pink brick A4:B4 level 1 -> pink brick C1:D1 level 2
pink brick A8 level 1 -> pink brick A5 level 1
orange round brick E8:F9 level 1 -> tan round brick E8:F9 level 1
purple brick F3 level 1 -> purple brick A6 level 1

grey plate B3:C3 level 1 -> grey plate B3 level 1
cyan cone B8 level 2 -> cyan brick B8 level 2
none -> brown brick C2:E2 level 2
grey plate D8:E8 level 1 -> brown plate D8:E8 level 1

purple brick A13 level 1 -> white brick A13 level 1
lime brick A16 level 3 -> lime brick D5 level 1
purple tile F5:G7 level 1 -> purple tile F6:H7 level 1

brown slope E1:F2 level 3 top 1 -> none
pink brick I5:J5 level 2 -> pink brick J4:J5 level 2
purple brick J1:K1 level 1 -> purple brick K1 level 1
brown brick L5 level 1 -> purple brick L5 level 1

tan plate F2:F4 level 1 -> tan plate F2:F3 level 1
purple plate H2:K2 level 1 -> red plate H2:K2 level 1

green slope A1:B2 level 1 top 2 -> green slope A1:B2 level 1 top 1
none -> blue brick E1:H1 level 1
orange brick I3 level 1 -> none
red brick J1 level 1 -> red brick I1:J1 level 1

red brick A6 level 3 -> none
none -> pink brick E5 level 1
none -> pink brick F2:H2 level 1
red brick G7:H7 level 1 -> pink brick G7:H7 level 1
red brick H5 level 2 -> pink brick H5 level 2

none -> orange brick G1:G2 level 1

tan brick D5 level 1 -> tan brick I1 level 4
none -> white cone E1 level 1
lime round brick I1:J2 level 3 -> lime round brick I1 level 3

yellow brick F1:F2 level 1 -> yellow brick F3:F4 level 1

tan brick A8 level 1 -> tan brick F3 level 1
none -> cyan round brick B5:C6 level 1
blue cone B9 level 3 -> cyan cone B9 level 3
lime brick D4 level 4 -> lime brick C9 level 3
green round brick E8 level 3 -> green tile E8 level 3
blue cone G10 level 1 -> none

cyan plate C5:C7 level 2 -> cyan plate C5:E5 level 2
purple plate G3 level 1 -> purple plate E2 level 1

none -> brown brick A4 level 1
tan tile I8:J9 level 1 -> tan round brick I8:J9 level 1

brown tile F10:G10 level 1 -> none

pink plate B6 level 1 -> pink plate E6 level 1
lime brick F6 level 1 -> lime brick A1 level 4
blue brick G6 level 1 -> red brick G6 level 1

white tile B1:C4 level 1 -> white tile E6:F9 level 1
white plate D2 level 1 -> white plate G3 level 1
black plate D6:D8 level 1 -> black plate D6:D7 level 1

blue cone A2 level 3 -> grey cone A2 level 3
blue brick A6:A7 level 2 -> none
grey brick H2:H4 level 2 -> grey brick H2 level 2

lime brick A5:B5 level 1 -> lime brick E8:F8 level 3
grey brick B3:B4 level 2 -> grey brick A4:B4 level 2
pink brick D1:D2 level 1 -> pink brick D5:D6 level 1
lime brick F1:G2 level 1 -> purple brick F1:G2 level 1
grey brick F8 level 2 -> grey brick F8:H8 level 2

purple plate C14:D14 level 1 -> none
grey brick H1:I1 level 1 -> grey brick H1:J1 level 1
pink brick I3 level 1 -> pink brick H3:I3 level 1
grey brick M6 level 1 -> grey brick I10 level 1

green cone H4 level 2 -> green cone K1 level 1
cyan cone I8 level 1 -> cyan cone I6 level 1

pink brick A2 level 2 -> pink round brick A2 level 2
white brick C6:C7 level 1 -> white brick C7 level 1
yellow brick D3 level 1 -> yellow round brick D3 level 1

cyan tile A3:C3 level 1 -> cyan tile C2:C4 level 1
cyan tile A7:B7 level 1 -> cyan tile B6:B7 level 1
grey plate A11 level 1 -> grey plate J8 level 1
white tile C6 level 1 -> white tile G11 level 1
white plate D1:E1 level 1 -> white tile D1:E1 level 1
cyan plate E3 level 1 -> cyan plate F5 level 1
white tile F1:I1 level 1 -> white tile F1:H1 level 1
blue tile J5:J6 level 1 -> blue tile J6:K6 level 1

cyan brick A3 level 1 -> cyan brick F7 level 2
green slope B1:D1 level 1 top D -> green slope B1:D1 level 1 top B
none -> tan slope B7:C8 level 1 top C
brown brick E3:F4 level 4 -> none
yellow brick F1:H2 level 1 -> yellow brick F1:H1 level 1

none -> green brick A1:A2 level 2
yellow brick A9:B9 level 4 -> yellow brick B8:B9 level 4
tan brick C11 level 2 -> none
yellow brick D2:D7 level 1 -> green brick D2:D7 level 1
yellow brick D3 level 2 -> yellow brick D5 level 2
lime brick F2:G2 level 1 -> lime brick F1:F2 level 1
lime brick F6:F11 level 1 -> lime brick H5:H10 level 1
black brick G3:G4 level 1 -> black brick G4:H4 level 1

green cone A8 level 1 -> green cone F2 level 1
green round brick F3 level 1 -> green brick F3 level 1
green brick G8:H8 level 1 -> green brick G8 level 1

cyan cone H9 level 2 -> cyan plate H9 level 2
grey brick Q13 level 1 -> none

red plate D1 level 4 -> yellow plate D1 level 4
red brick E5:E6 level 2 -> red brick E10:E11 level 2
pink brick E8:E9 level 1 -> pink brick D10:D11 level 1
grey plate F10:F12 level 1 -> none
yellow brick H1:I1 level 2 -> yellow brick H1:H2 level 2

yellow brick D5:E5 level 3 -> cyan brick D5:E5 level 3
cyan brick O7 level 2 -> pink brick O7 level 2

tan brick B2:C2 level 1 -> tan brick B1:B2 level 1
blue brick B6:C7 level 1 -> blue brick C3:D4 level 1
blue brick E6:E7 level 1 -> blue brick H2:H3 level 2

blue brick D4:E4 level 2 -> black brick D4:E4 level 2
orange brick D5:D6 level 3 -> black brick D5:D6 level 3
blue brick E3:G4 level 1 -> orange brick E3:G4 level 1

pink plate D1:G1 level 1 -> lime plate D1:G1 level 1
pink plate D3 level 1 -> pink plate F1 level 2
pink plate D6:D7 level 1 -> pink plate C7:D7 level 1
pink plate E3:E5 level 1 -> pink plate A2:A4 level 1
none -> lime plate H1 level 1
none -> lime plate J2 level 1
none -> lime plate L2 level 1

- - -

* WHAT YOU ARE ASKED TO DO *
The entire listing is to be printed once more, word for word.

* TASK ANSWER *
pink brick A4:B4 level 1 -> pink brick C1:D1 level 2
pink brick A8 level 1 -> pink brick A5 level 1
orange round brick E8:F9 level 1 -> tan round brick E8:F9 level 1
purple brick F3 level 1 -> purple brick A6 level 1

grey plate B3:C3 level 1 -> grey plate B3 level 1
cyan cone B8 level 2 -> cyan brick B8 level 2
none -> brown brick C2:E2 level 2
grey plate D8:E8 level 1 -> brown plate D8:E8 level 1

purple brick A13 level 1 -> white brick A13 level 1
lime brick A16 level 3 -> lime brick D5 level 1
purple tile F5:G7 level 1 -> purple tile F6:H7 level 1

brown slope E1:F2 level 3 top 1 -> none
pink brick I5:J5 level 2 -> pink brick J4:J5 level 2
purple brick J1:K1 level 1 -> purple brick K1 level 1
brown brick L5 level 1 -> purple brick L5 level 1

tan plate F2:F4 level 1 -> tan plate F2:F3 level 1
purple plate H2:K2 level 1 -> red plate H2:K2 level 1

green slope A1:B2 level 1 top 2 -> green slope A1:B2 level 1 top 1
none -> blue brick E1:H1 level 1
orange brick I3 level 1 -> none
red brick J1 level 1 -> red brick I1:J1 level 1

red brick A6 level 3 -> none
none -> pink brick E5 level 1
none -> pink brick F2:H2 level 1
red brick G7:H7 level 1 -> pink brick G7:H7 level 1
red brick H5 level 2 -> pink brick H5 level 2

none -> orange brick G1:G2 level 1

tan brick D5 level 1 -> tan brick I1 level 4
none -> white cone E1 level 1
lime round brick I1:J2 level 3 -> lime round brick I1 level 3

yellow brick F1:F2 level 1 -> yellow brick F3:F4 level 1

tan brick A8 level 1 -> tan brick F3 level 1
none -> cyan round brick B5:C6 level 1
blue cone B9 level 3 -> cyan cone B9 level 3
lime brick D4 level 4 -> lime brick C9 level 3
green round brick E8 level 3 -> green tile E8 level 3
blue cone G10 level 1 -> none

cyan plate C5:C7 level 2 -> cyan plate C5:E5 level 2
purple plate G3 level 1 -> purple plate E2 level 1

none -> brown brick A4 level 1
tan tile I8:J9 level 1 -> tan round brick I8:J9 level 1

brown tile F10:G10 level 1 -> none

pink plate B6 level 1 -> pink plate E6 level 1
lime brick F6 level 1 -> lime brick A1 level 4
blue brick G6 level 1 -> red brick G6 level 1

white tile B1:C4 level 1 -> white tile E6:F9 level 1
white plate D2 level 1 -> white plate G3 level 1
black plate D6:D8 level 1 -> black plate D6:D7 level 1

blue cone A2 level 3 -> grey cone A2 level 3
blue brick A6:A7 level 2 -> none
grey brick H2:H4 level 2 -> grey brick H2 level 2

lime brick A5:B5 level 1 -> lime brick E8:F8 level 3
grey brick B3:B4 level 2 -> grey brick A4:B4 level 2
pink brick D1:D2 level 1 -> pink brick D5:D6 level 1
lime brick F1:G2 level 1 -> purple brick F1:G2 level 1
grey brick F8 level 2 -> grey brick F8:H8 level 2

purple plate C14:D14 level 1 -> none
grey brick H1:I1 level 1 -> grey brick H1:J1 level 1
pink brick I3 level 1 -> pink brick H3:I3 level 1
grey brick M6 level 1 -> grey brick I10 level 1

green cone H4 level 2 -> green cone K1 level 1
cyan cone I8 level 1 -> cyan cone I6 level 1

pink brick A2 level 2 -> pink round brick A2 level 2
white brick C6:C7 level 1 -> white brick C7 level 1
yellow brick D3 level 1 -> yellow round brick D3 level 1

cyan tile A3:C3 level 1 -> cyan tile C2:C4 level 1
cyan tile A7:B7 level 1 -> cyan tile B6:B7 level 1
grey plate A11 level 1 -> grey plate J8 level 1
white tile C6 level 1 -> white tile G11 level 1
white plate D1:E1 level 1 -> white tile D1:E1 level 1
cyan plate E3 level 1 -> cyan plate F5 level 1
white tile F1:I1 level 1 -> white tile F1:H1 level 1
blue tile J5:J6 level 1 -> blue tile J6:K6 level 1

cyan brick A3 level 1 -> cyan brick F7 level 2
green slope B1:D1 level 1 top D -> green slope B1:D1 level 1 top B
none -> tan slope B7:C8 level 1 top C
brown brick E3:F4 level 4 -> none
yellow brick F1:H2 level 1 -> yellow brick F1:H1 level 1

none -> green brick A1:A2 level 2
yellow brick A9:B9 level 4 -> yellow brick B8:B9 level 4
tan brick C11 level 2 -> none
yellow brick D2:D7 level 1 -> green brick D2:D7 level 1
yellow brick D3 level 2 -> yellow brick D5 level 2
lime brick F2:G2 level 1 -> lime brick F1:F2 level 1
lime brick F6:F11 level 1 -> lime brick H5:H10 level 1
black brick G3:G4 level 1 -> black brick G4:H4 level 1

green cone A8 level 1 -> green cone F2 level 1
green round brick F3 level 1 -> green brick F3 level 1
green brick G8:H8 level 1 -> green brick G8 level 1

cyan cone H9 level 2 -> cyan plate H9 level 2
grey brick Q13 level 1 -> none

red plate D1 level 4 -> yellow plate D1 level 4
red brick E5:E6 level 2 -> red brick E10:E11 level 2
pink brick E8:E9 level 1 -> pink brick D10:D11 level 1
grey plate F10:F12 level 1 -> none
yellow brick H1:I1 level 2 -> yellow brick H1:H2 level 2

yellow brick D5:E5 level 3 -> cyan brick D5:E5 level 3
cyan brick O7 level 2 -> pink brick O7 level 2

tan brick B2:C2 level 1 -> tan brick B1:B2 level 1
blue brick B6:C7 level 1 -> blue brick C3:D4 level 1
blue brick E6:E7 level 1 -> blue brick H2:H3 level 2

blue brick D4:E4 level 2 -> black brick D4:E4 level 2
orange brick D5:D6 level 3 -> black brick D5:D6 level 3
blue brick E3:G4 level 1 -> orange brick E3:G4 level 1

pink plate D1:G1 level 1 -> lime plate D1:G1 level 1
pink plate D3 level 1 -> pink plate F1 level 2
pink plate D6:D7 level 1 -> pink plate C7:D7 level 1
pink plate E3:E5 level 1 -> pink plate A2:A4 level 1
none -> lime plate H1 level 1
none -> lime plate J2 level 1
none -> lime plate L2 level 1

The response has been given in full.